• _Material provided_
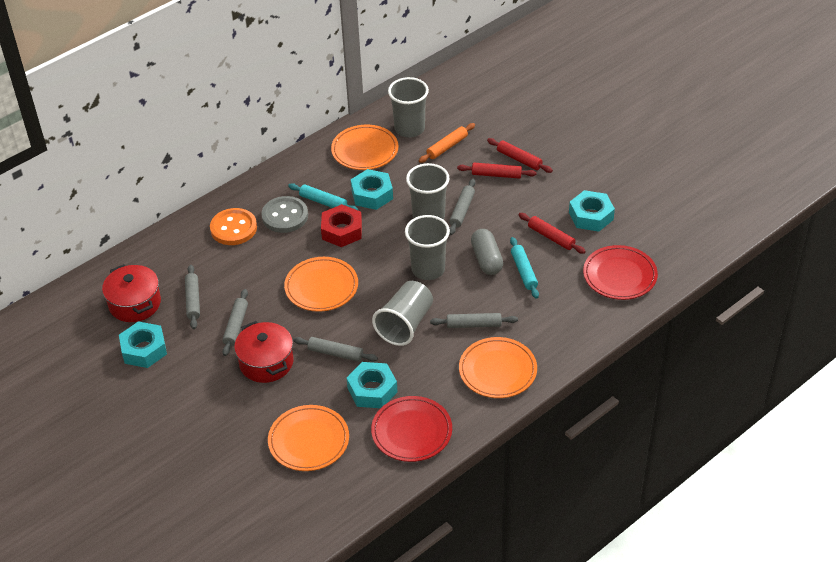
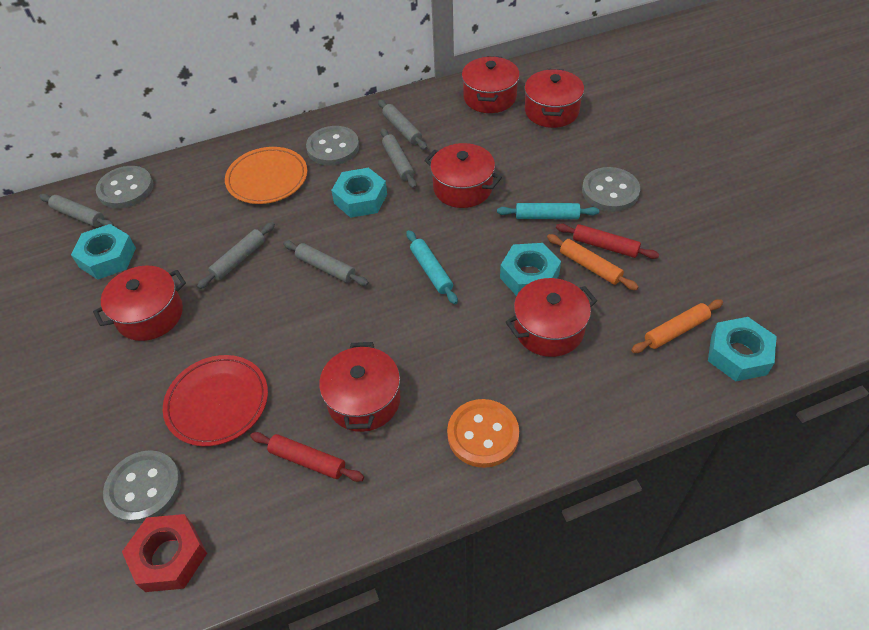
grey button: 1 -> 4
grey capsule: 1 -> 0
grey cup: 4 -> 0
orange plate: 4 -> 1
orange rolling pin: 1 -> 2
red plate: 2 -> 1
red pot: 2 -> 6
red rolling pin: 3 -> 2

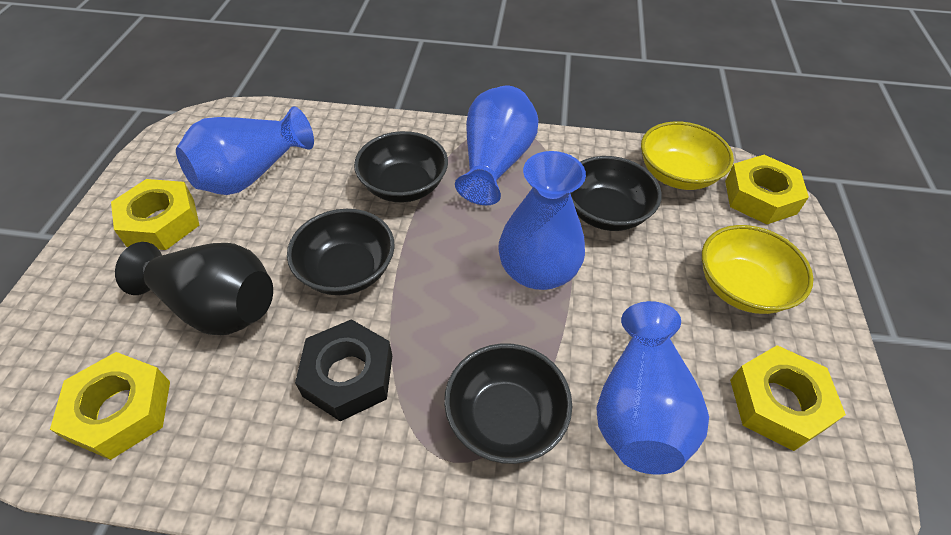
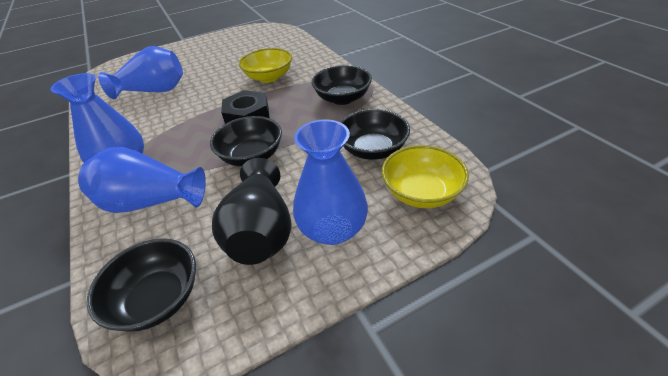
yellow nut: 4 -> 0

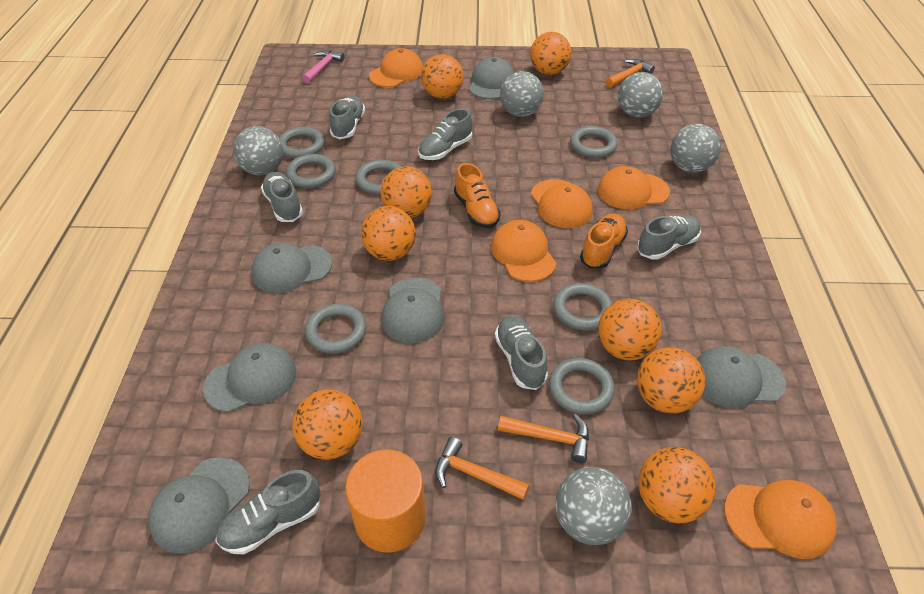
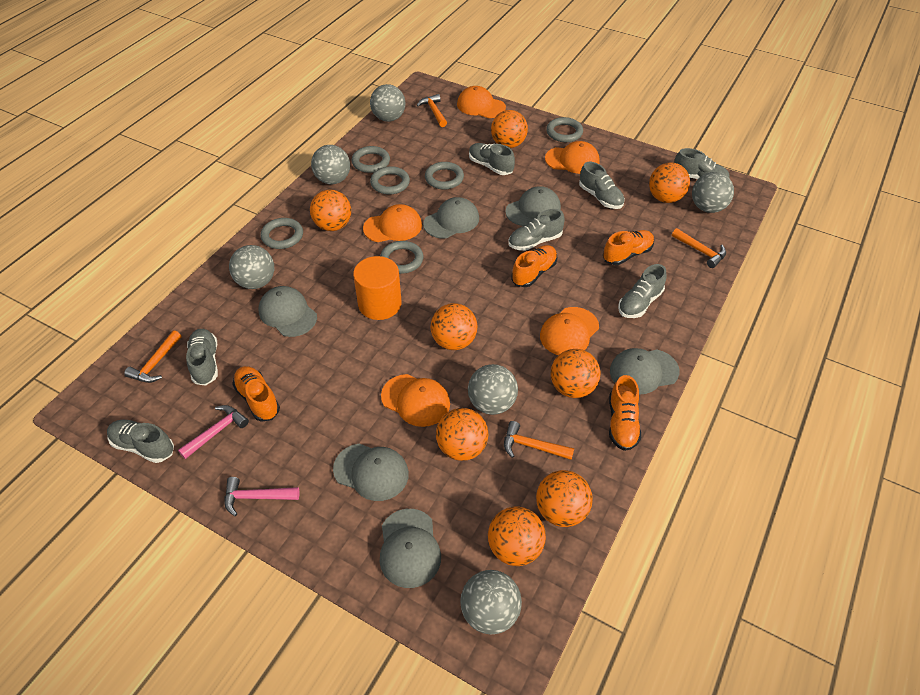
grey ball: 5 -> 6
grey ring: 7 -> 6
grey shoe: 6 -> 7
orange hammer: 3 -> 4
orange shoe: 2 -> 4
pink hammer: 1 -> 2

• _Prompt_
Exactly the lines from the one with "grey cup: 4 -> 0" through the end of the listing above are to be repeated, with no pictures.

• _The completed task_
grey cup: 4 -> 0
orange plate: 4 -> 1
orange rolling pin: 1 -> 2
red plate: 2 -> 1
red pot: 2 -> 6
red rolling pin: 3 -> 2

yellow nut: 4 -> 0

grey ball: 5 -> 6
grey ring: 7 -> 6
grey shoe: 6 -> 7
orange hammer: 3 -> 4
orange shoe: 2 -> 4
pink hammer: 1 -> 2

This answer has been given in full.